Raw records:
○ ○ ○ ○

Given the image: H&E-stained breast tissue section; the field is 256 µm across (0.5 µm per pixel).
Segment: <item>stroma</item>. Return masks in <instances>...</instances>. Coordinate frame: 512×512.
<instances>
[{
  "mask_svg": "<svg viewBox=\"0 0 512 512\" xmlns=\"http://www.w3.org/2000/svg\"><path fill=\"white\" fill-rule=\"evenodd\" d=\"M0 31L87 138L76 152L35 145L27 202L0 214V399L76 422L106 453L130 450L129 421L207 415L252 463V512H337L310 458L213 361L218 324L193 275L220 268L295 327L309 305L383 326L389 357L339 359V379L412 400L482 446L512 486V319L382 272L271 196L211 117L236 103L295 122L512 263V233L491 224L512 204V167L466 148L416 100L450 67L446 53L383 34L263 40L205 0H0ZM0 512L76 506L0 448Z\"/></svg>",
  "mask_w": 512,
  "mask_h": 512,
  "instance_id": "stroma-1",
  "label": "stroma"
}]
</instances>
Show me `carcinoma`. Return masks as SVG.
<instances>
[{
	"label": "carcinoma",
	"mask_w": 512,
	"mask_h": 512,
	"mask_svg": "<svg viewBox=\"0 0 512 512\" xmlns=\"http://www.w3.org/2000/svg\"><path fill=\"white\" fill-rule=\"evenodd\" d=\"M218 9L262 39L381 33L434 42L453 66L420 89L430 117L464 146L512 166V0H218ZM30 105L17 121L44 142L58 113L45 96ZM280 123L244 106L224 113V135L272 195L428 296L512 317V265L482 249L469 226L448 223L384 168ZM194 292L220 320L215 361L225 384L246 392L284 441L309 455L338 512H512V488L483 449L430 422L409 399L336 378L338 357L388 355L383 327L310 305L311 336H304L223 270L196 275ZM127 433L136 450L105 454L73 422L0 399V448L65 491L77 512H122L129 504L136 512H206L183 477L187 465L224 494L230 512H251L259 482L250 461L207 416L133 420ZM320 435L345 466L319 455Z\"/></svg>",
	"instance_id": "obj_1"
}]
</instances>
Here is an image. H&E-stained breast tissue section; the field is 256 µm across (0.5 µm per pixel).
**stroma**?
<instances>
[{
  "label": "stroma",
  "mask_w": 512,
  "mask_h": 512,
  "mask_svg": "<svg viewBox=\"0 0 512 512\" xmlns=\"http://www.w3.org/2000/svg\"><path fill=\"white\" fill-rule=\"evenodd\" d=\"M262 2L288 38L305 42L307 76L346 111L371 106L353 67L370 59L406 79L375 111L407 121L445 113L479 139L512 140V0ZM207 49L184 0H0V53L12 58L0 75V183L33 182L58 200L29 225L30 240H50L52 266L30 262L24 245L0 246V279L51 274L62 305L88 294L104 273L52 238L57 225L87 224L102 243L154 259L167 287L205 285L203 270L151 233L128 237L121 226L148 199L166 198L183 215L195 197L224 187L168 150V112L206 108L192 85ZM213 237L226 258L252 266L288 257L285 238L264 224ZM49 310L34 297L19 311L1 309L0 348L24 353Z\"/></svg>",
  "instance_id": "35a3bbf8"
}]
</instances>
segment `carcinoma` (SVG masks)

○ ○ ○ ○

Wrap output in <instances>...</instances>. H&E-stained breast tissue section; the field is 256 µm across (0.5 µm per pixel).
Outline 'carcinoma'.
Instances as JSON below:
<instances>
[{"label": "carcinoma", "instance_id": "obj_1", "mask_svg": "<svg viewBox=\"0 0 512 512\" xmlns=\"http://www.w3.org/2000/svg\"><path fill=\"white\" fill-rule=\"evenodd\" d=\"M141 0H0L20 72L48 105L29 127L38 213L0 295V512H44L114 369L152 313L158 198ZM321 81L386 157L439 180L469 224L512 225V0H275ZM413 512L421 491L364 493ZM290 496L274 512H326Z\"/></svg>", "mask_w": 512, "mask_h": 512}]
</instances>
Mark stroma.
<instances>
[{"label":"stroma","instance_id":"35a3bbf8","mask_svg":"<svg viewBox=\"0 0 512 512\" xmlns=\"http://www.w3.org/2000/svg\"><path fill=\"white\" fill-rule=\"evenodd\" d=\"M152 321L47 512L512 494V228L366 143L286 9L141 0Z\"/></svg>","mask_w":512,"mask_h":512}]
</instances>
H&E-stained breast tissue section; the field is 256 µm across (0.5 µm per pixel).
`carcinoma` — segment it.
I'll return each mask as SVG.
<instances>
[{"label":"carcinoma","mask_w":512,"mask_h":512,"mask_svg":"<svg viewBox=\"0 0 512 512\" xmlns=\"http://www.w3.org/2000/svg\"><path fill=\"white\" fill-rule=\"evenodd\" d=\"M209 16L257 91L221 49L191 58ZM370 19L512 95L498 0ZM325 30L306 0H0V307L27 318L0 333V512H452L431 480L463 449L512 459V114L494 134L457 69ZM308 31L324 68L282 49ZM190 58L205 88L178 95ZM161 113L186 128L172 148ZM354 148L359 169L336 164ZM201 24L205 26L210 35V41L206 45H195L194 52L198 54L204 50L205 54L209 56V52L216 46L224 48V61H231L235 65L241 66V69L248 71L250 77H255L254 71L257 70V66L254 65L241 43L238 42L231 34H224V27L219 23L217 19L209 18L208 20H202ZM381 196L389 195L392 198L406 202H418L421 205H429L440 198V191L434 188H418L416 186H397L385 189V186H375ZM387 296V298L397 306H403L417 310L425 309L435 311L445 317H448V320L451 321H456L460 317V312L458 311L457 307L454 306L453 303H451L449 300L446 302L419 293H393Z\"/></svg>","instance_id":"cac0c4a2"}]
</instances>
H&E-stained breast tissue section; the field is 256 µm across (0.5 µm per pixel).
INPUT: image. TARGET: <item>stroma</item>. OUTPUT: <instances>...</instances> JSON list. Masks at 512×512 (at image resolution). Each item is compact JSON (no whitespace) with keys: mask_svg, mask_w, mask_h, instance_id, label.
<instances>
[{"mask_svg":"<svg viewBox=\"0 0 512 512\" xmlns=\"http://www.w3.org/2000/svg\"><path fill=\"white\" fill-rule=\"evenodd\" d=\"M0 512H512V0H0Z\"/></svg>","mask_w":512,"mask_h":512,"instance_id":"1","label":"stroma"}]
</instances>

○ ○ ○ ○

### What this task involves
Copy out each line of the listing that holds "stained".

### Exercise response
Given the image: H&E-stained breast tissue section; the field is 256 µm across (0.5 µm per pixel).
Here is an image. H&E-stained breast tissue section; the field is 256 µm across (0.5 µm per pixel).
Wrap output in <instances>...</instances>. H&E-stained breast tissue section; the field is 256 µm across (0.5 µm per pixel).
H&E-stained breast tissue section; the field is 256 µm across (0.5 µm per pixel).
H&E-stained breast tissue section; the field is 256 µm across (0.5 µm per pixel).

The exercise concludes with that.